(Scene image comparisons)
>>>

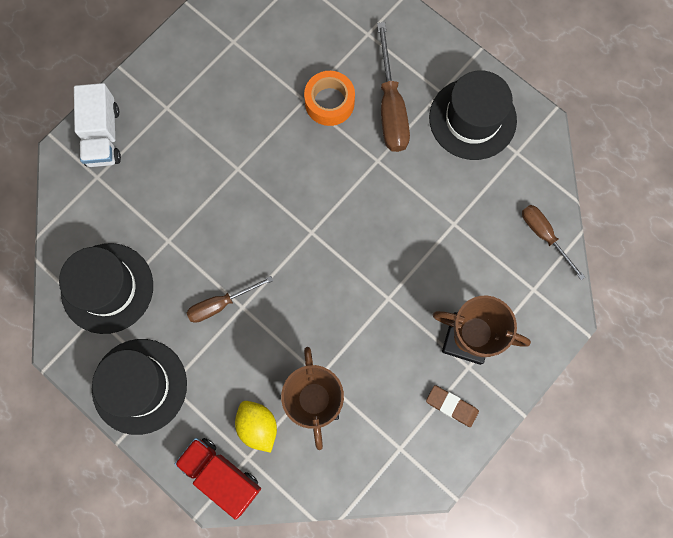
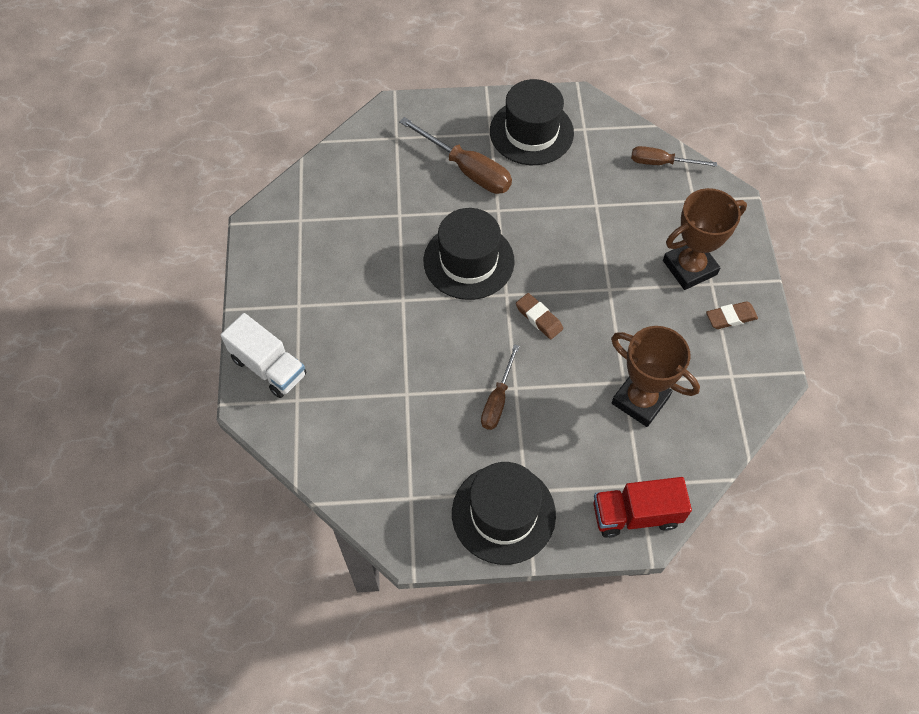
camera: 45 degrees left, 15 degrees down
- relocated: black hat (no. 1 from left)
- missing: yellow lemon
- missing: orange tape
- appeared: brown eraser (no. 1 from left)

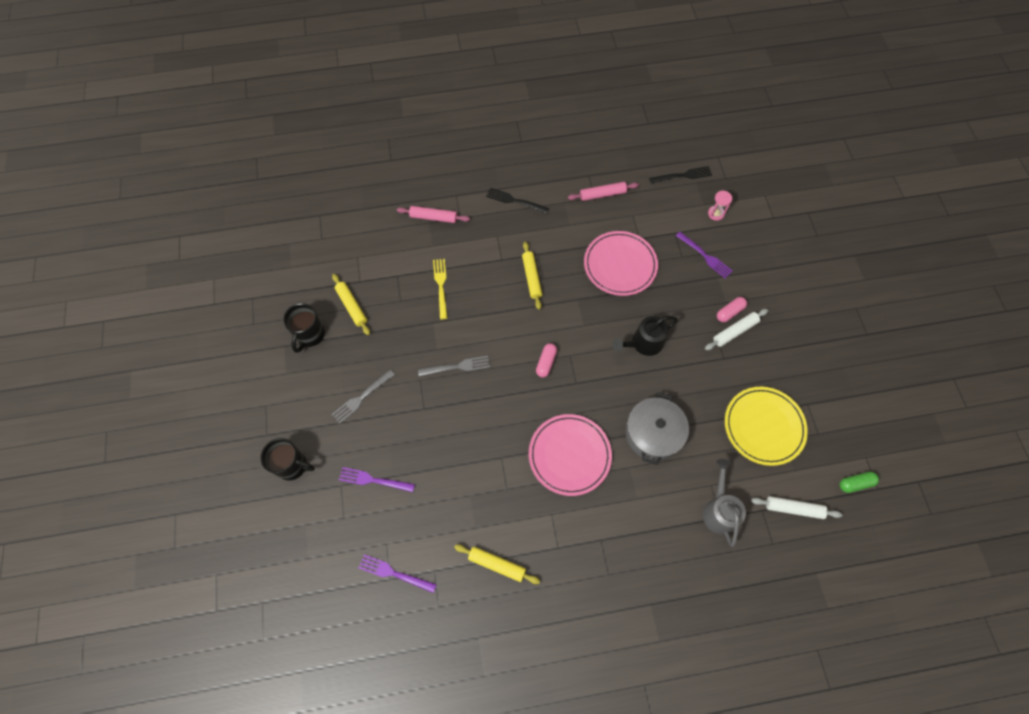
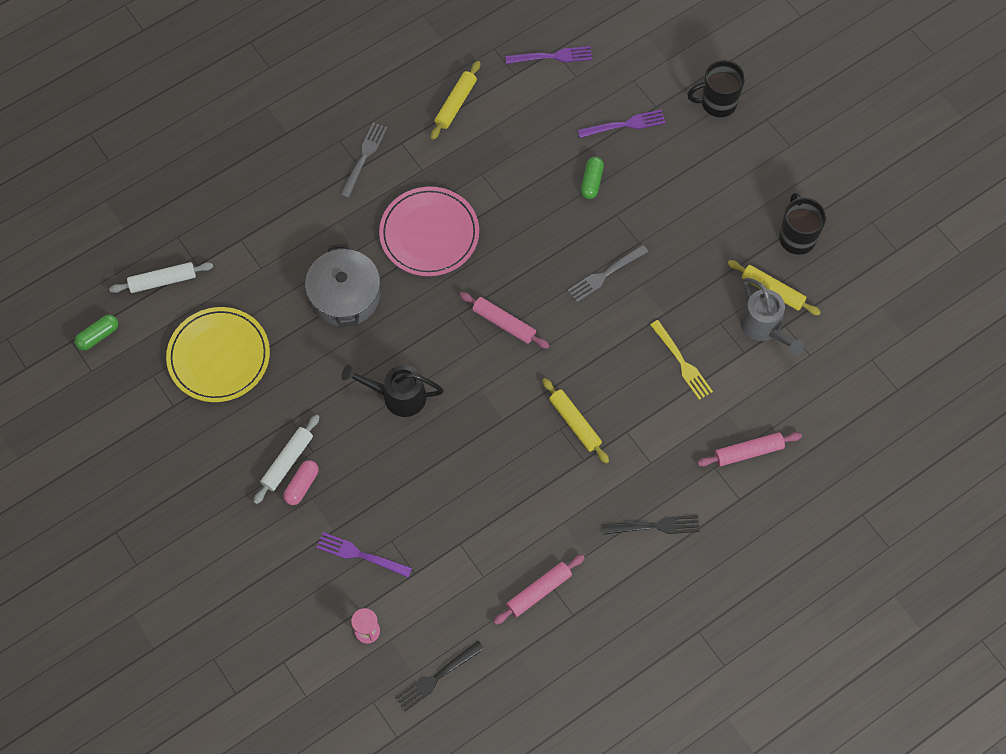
camera: 155 degrees right, 0 degrees up
- relocated: grey fork (no. 1 from left)
- spun: yellow rolling pin (no. 2 from left in the first image) 60 degrees counterclockwise
- exchanged: pink capsule (no. 1 from left) to pink rolling pin (no. 1 from left)
- missing: pink plate (no. 2 from left)
- spun: black watering can 120 degrees counterclockwise
- relocated: grey watering can
- appeared: green capsule (no. 2 from left)

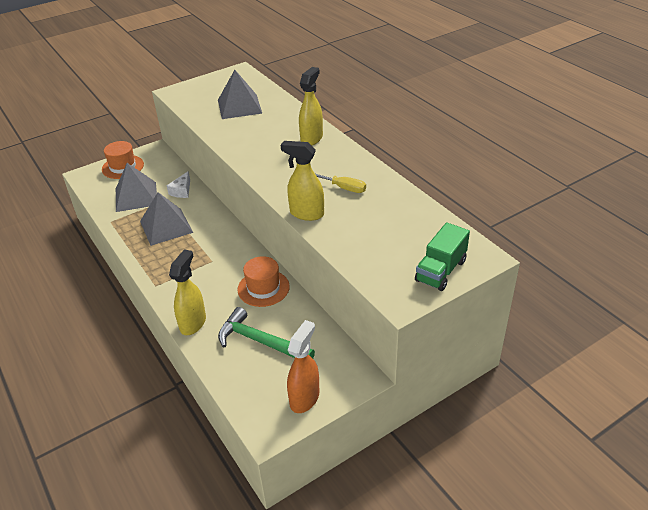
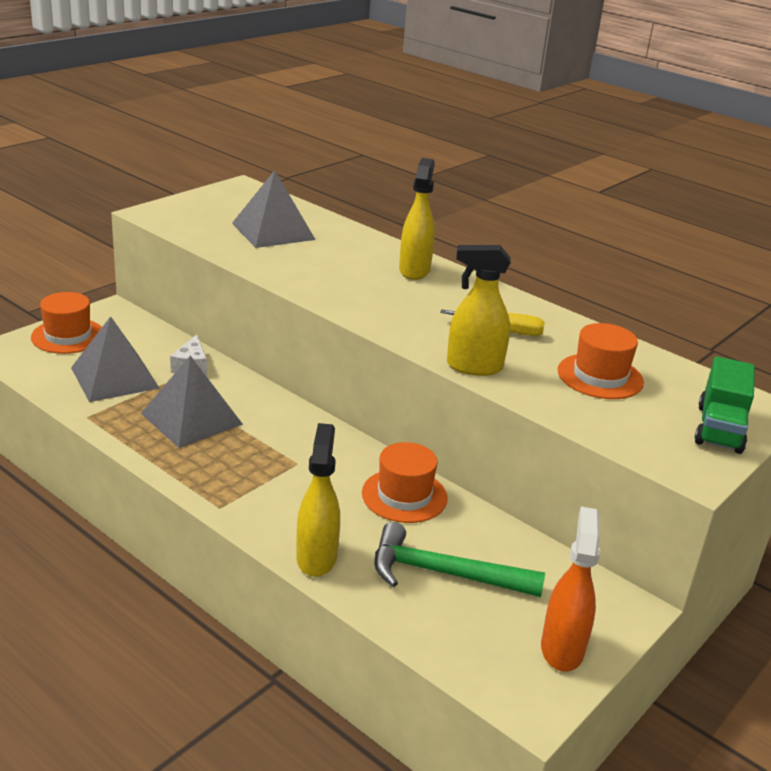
camera: 20 degrees left, 10 degrees down
- appeared: orange hat (no. 3 from left)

<<<

* **Exercise**
Without including any pictures, repeat the records above exactly.

* **Output of the exercise**
camera: 45 degrees left, 15 degrees down
- relocated: black hat (no. 1 from left)
- missing: yellow lemon
- missing: orange tape
- appeared: brown eraser (no. 1 from left)

camera: 155 degrees right, 0 degrees up
- relocated: grey fork (no. 1 from left)
- spun: yellow rolling pin (no. 2 from left in the first image) 60 degrees counterclockwise
- exchanged: pink capsule (no. 1 from left) to pink rolling pin (no. 1 from left)
- missing: pink plate (no. 2 from left)
- spun: black watering can 120 degrees counterclockwise
- relocated: grey watering can
- appeared: green capsule (no. 2 from left)

camera: 20 degrees left, 10 degrees down
- appeared: orange hat (no. 3 from left)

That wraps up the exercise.